**Exercise**
Starting at the line that contains "(383, 459) = (891, 566): green", transcribe each line exactly through the last line of the data. Include nothing else.

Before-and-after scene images
◆ ◆ ◆ ◆ ◆ ◆ ◆

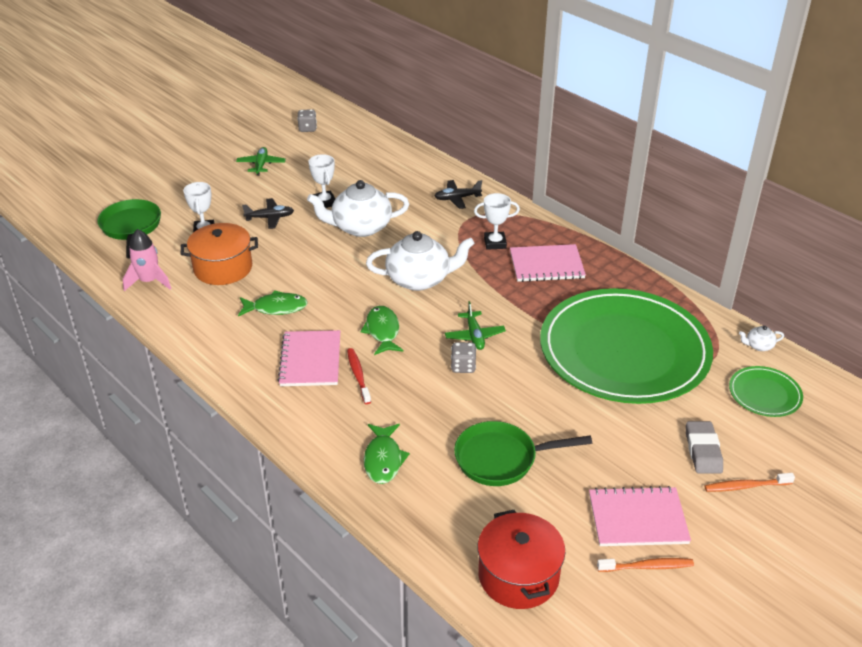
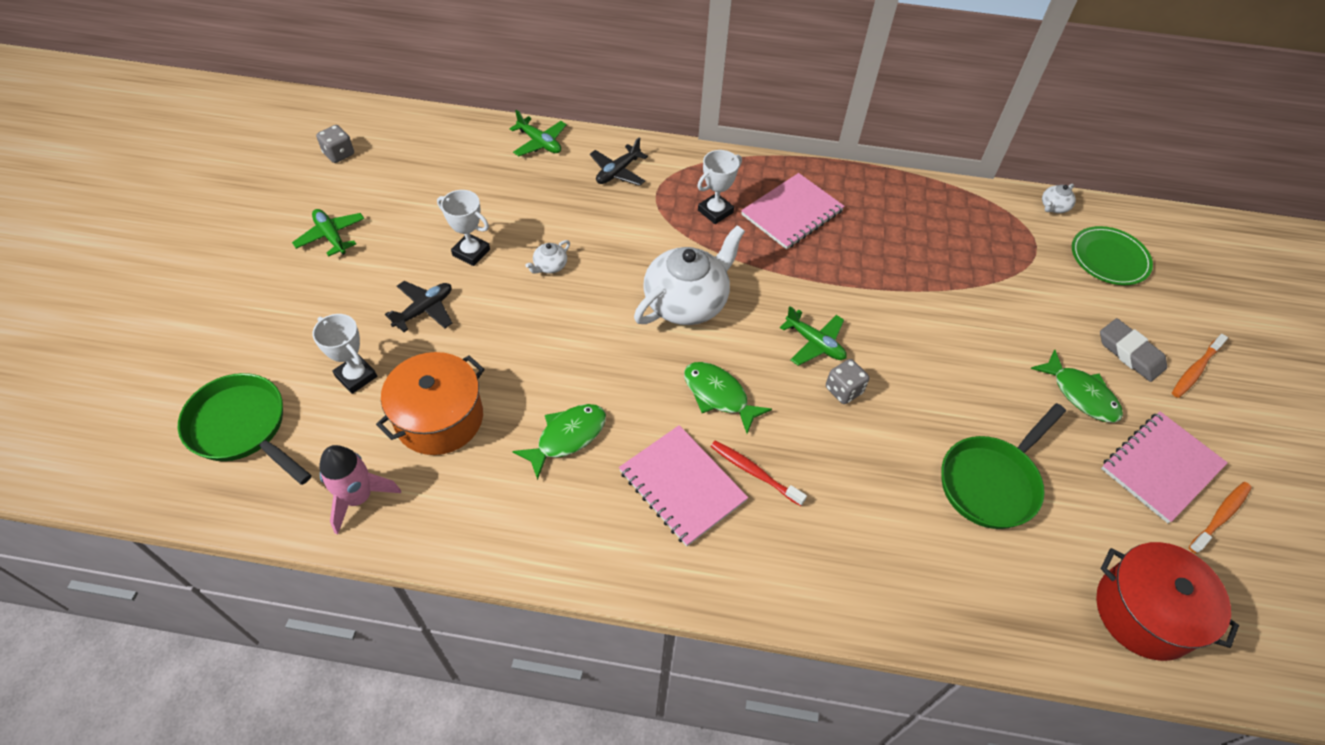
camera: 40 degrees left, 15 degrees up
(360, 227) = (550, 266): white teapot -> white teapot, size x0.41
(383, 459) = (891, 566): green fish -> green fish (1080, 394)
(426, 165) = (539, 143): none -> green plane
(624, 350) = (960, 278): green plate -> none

◆ ◆ ◆ ◆ ◆ ◆ ◆

**Answer**
(383, 459) = (891, 566): green fish -> green fish (1080, 394)
(426, 165) = (539, 143): none -> green plane
(624, 350) = (960, 278): green plate -> none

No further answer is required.